Task ▸
The answer must consist only of the lines in the records below from the line with "none -> cyan 2x3 brick [229,282,352,363]" to the line with "none -> pink 1x3 brick [104,490,227,530]", both included, copied word for word with every picture left out.
=== Begin Enclosure ===
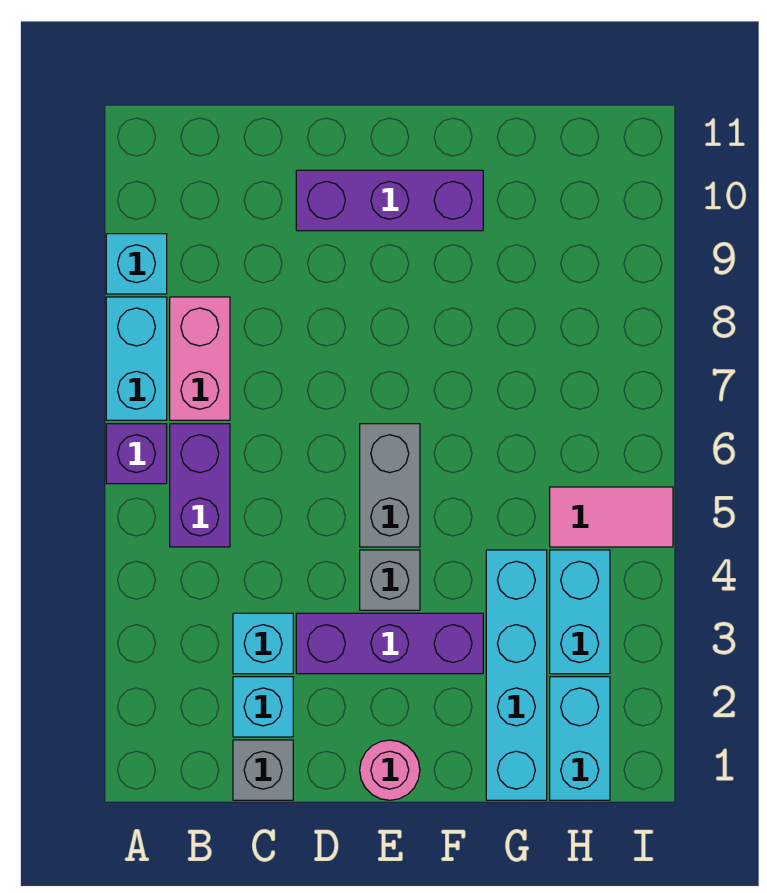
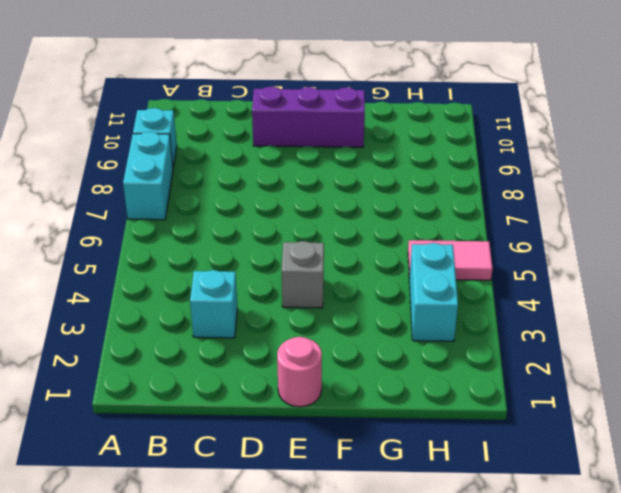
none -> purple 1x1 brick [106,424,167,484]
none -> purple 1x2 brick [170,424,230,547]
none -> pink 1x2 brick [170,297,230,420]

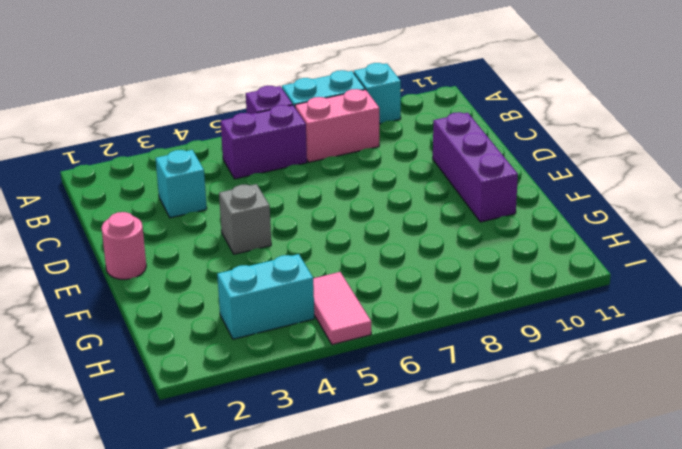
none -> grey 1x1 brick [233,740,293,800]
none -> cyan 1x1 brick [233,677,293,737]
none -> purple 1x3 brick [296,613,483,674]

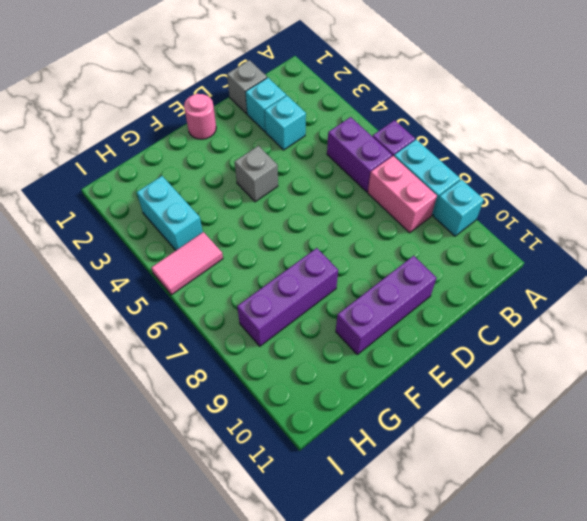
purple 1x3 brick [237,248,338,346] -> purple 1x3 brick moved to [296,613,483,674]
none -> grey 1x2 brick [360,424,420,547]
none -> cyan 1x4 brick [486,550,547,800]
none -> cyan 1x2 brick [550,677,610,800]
=== End Enclosure ===
=== Begin Enclosure ===
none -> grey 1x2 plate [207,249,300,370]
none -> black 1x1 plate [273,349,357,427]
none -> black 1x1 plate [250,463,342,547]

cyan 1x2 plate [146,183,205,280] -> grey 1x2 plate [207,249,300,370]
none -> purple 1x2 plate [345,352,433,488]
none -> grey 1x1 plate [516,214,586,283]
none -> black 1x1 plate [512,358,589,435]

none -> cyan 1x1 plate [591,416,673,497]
=== End Enclosure ===
=== Begin Enclosure ===
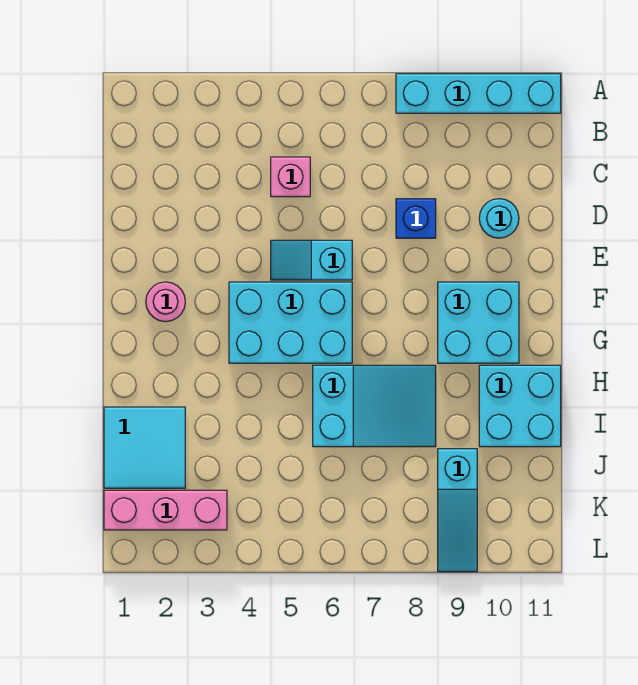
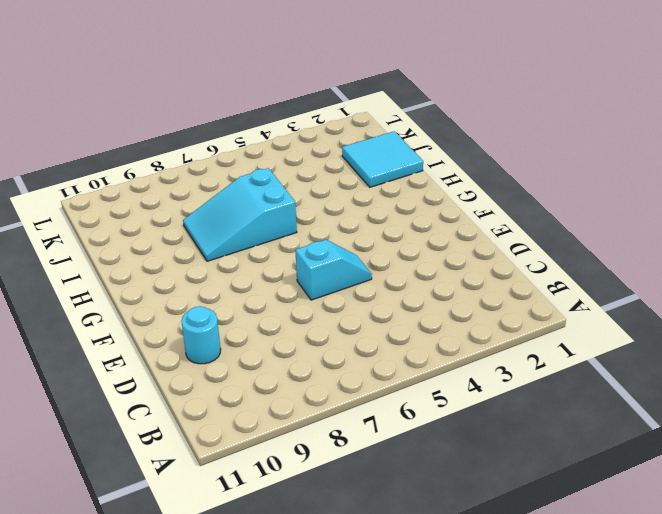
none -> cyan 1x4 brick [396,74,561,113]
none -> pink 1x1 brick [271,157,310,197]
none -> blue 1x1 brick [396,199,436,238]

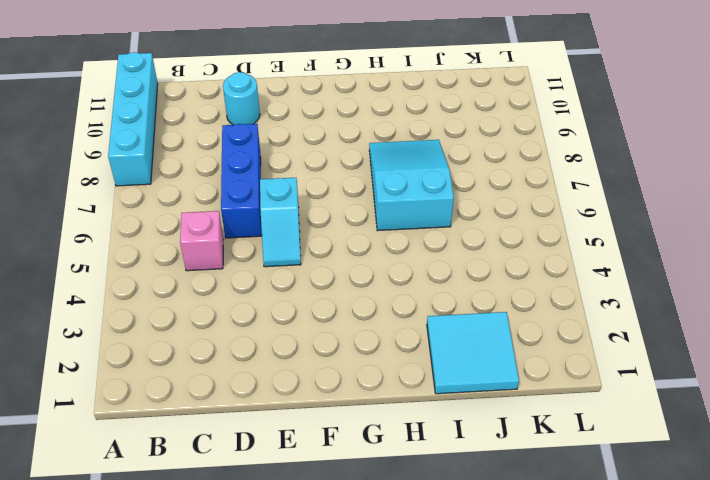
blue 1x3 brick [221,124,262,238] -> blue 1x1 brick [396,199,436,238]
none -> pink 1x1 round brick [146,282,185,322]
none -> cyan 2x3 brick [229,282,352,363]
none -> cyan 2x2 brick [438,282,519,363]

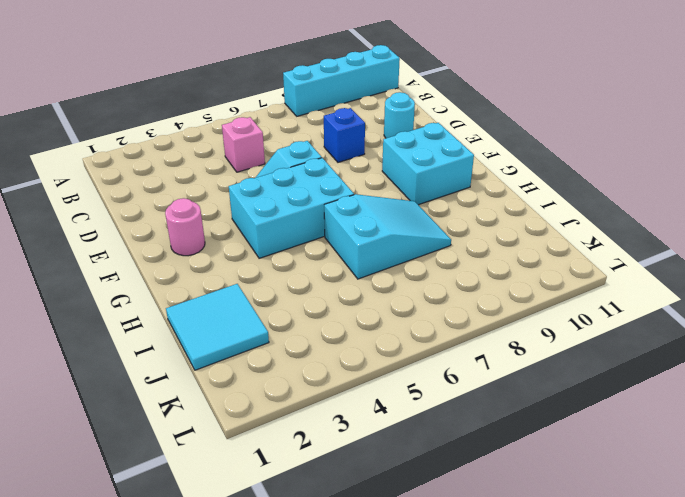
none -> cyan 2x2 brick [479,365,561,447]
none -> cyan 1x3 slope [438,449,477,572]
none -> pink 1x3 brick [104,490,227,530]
=== End Enclosure ===
Solution to this problem ▸
none -> cyan 2x3 brick [229,282,352,363]
none -> cyan 2x2 brick [438,282,519,363]

none -> cyan 2x2 brick [479,365,561,447]
none -> cyan 1x3 slope [438,449,477,572]
none -> pink 1x3 brick [104,490,227,530]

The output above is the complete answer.